START Recorded data

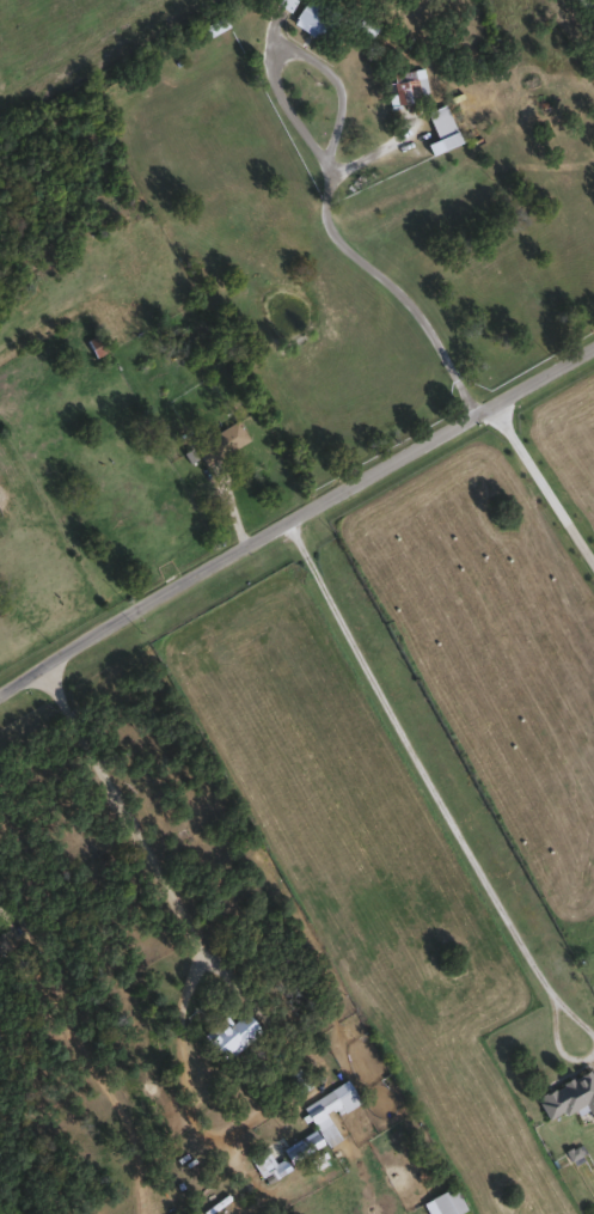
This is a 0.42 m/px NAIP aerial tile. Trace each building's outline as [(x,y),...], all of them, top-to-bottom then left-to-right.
[(288,11),(271,0),(295,0),(288,11)] [(289,20),(303,0),(318,0),(338,14),(319,42),(289,20)] [(423,102),(393,102),(393,71),(423,71),(423,102)] [(424,111),(443,104),(459,140),(429,153),(424,142),(436,138),(424,111)] [(247,439),(206,464),(192,445),(235,419),(247,439)] [(8,952),(0,954),(0,928),(1,928),(8,952)] [(225,1015),(228,1021),(243,1011),(259,1032),(221,1060),(201,1033),(225,1015)] [(592,1072),(593,1078),(593,1114),(587,1117),(582,1104),(545,1118),(535,1093),(592,1072)] [(329,1123),(314,1129),(304,1104),(331,1092),(337,1105),(323,1111),(329,1123)] [(324,1163),(314,1167),(310,1157),(292,1164),(283,1147),(319,1131),(326,1147),(318,1151),(324,1163)] [(289,1169),(275,1176),(272,1170),(259,1177),(247,1154),(264,1146),(272,1163),(283,1158),(289,1169)] [(465,1207),(454,1213),(427,1213),(421,1204),(451,1185),(465,1207)]
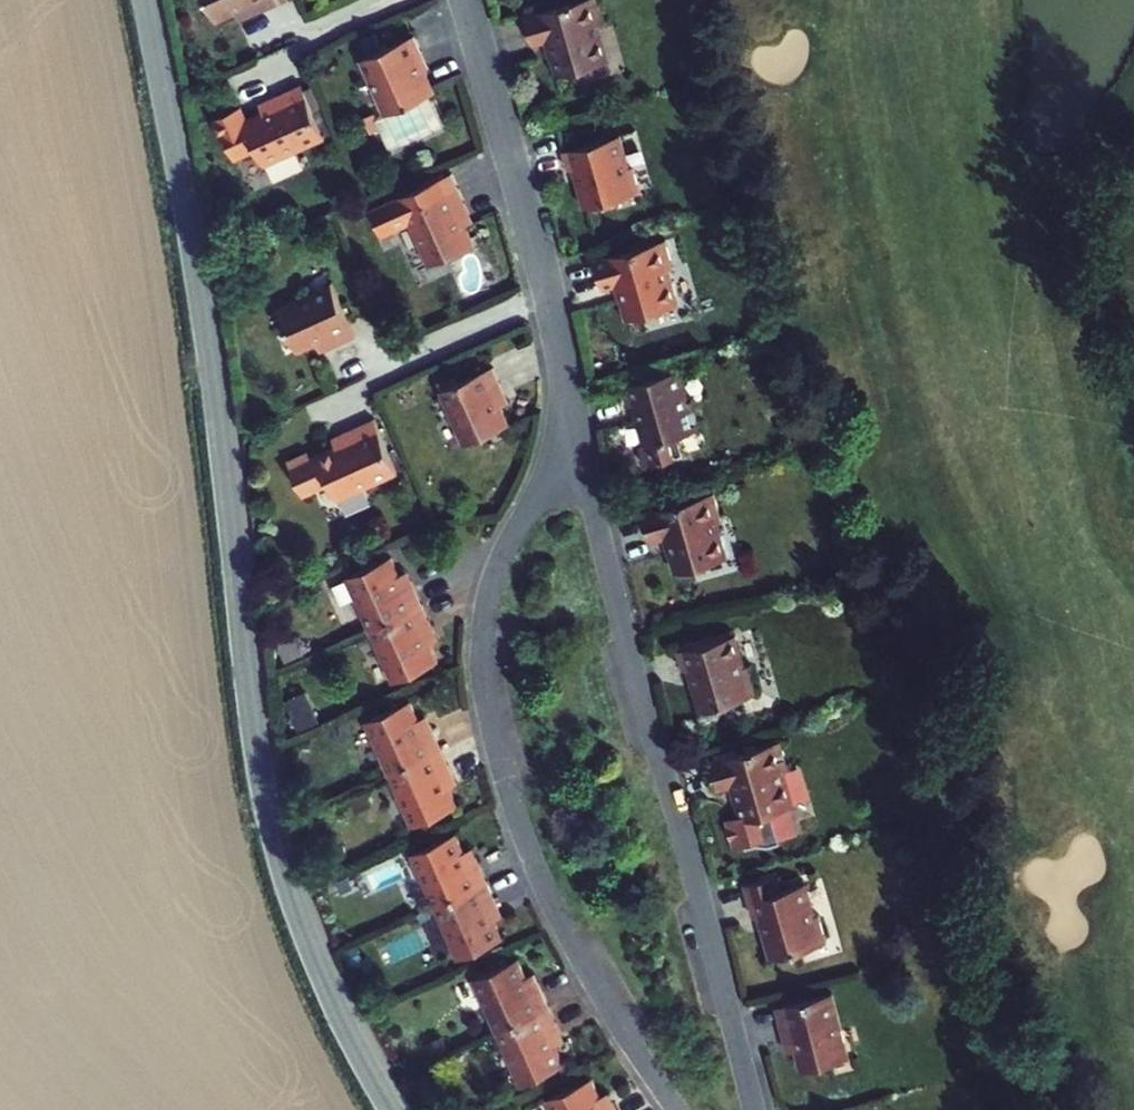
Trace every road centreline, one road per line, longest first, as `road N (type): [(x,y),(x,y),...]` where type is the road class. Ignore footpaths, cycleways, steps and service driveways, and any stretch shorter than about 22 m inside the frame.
road 1 (unclassified): [(391,1109),(321,973),(269,804),(203,296),(147,0)]
road 2 (residential): [(679,1109),(548,900),(517,823),(487,698),(489,588),(565,448),(573,399)]
road 3 (residential): [(573,399),(594,512),(755,1109)]
road 4 (residential): [(469,0),(573,399)]

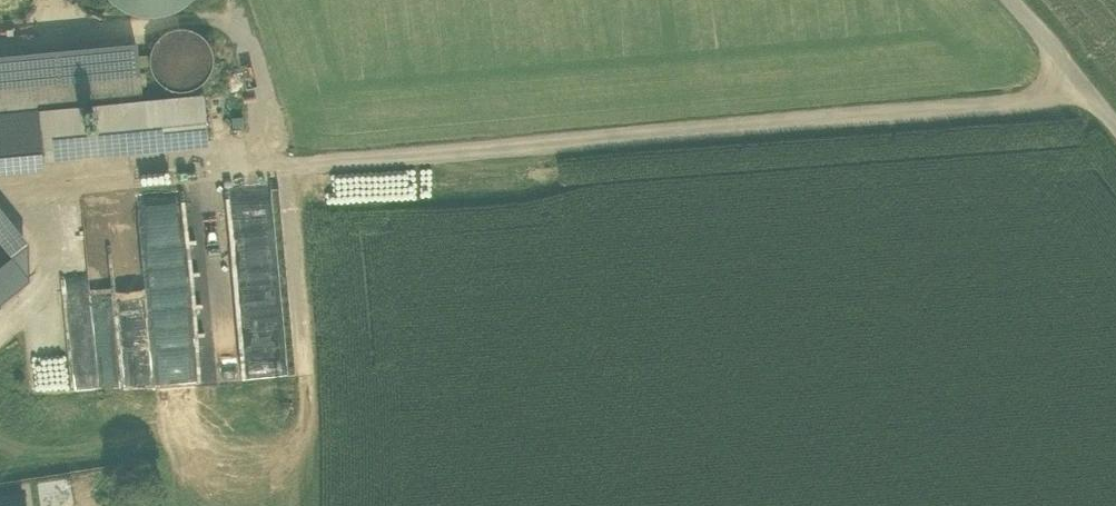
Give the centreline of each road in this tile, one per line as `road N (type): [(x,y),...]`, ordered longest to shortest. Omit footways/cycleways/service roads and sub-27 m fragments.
road 1 (track): [(1032,22),(253,167),(37,187)]
road 2 (track): [(253,167),(295,505)]
road 3 (unclassified): [(1115,127),(1012,0)]

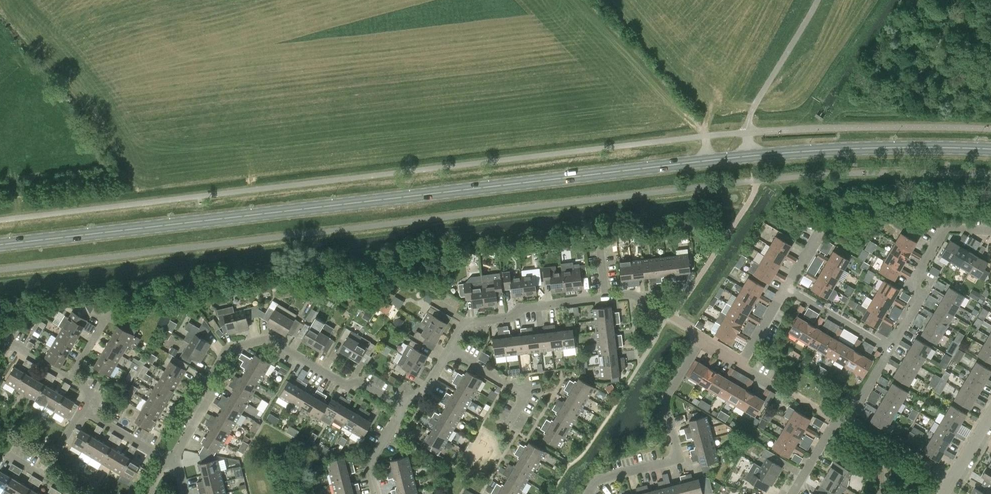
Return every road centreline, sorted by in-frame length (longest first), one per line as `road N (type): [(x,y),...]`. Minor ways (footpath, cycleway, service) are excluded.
road 1 (secondary): [(990,149),(779,154),(0,246)]
road 2 (residential): [(174,458),(229,350),(266,341),(402,406)]
road 3 (residential): [(589,493),(597,480),(678,459),(666,405),(702,337)]
road 4 (residential): [(889,349),(918,298),(913,281),(944,229),(990,232)]
road 5 (residential): [(604,298),(466,321),(448,350)]
road 6 (residential): [(166,459),(101,423),(91,392),(70,379)]
road 7 (residential): [(784,287),(743,360),(702,337)]
road 8 (residential): [(889,349),(784,287)]
road 9 (residential): [(953,480),(849,418)]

END Recorded data

→ Description of the task:
The answer must be an exact copy of every record above, minus the pictures.

→ Solution for this exercise:
This is a 0.42 m/px NAIP aerial tile. Trace each building's outline as [(x,y),...], all of them, top-to-bottom then left-to-right.
[(288,11),(271,0),(295,0),(288,11)] [(289,20),(303,0),(318,0),(338,14),(319,42),(289,20)] [(423,102),(393,102),(393,71),(423,71),(423,102)] [(424,111),(443,104),(459,140),(429,153),(424,142),(436,138),(424,111)] [(247,439),(206,464),(192,445),(235,419),(247,439)] [(8,952),(0,954),(0,928),(1,928),(8,952)] [(225,1015),(228,1021),(243,1011),(259,1032),(221,1060),(201,1033),(225,1015)] [(592,1072),(593,1078),(593,1114),(587,1117),(582,1104),(545,1118),(535,1093),(592,1072)] [(329,1123),(314,1129),(304,1104),(331,1092),(337,1105),(323,1111),(329,1123)] [(324,1163),(314,1167),(310,1157),(292,1164),(283,1147),(319,1131),(326,1147),(318,1151),(324,1163)] [(289,1169),(275,1176),(272,1170),(259,1177),(247,1154),(264,1146),(272,1163),(283,1158),(289,1169)] [(465,1207),(454,1213),(427,1213),(421,1204),(451,1185),(465,1207)]
Trace every road centreline, one road per line, longest first, as `road N (type): [(x,y),(x,y),...]` where type is the road class. Ignore footpaths, cycleways, steps and service driveways, and any stretch shorter than about 22 m inside the frame.
road 1 (unclassified): [(391,1109),(321,973),(269,804),(203,296),(147,0)]
road 2 (residential): [(679,1109),(548,900),(517,823),(487,698),(489,588),(565,448),(573,399)]
road 3 (residential): [(573,399),(594,512),(755,1109)]
road 4 (residential): [(469,0),(573,399)]

Give the centreline of each road in this tile, one per line as `road N (type): [(x,y),...]`, ordered longest to shortest. Omit footways/cycleways/service roads and sub-27 m fragments.
road 1 (track): [(1032,22),(253,167),(37,187)]
road 2 (track): [(253,167),(295,505)]
road 3 (unclassified): [(1115,127),(1012,0)]

Return every road centreline, sorted by in-frame length (longest first), one per line as `road N (type): [(x,y),...]`. Minor ways (footpath, cycleway, service) are excluded.
road 1 (secondary): [(990,149),(779,154),(0,246)]
road 2 (residential): [(174,458),(229,350),(266,341),(402,406)]
road 3 (residential): [(589,493),(597,480),(678,459),(666,405),(702,337)]
road 4 (residential): [(889,349),(918,298),(913,281),(944,229),(990,232)]
road 5 (residential): [(604,298),(466,321),(448,350)]
road 6 (residential): [(166,459),(101,423),(91,392),(70,379)]
road 7 (residential): [(784,287),(743,360),(702,337)]
road 8 (residential): [(889,349),(784,287)]
road 9 (residential): [(953,480),(849,418)]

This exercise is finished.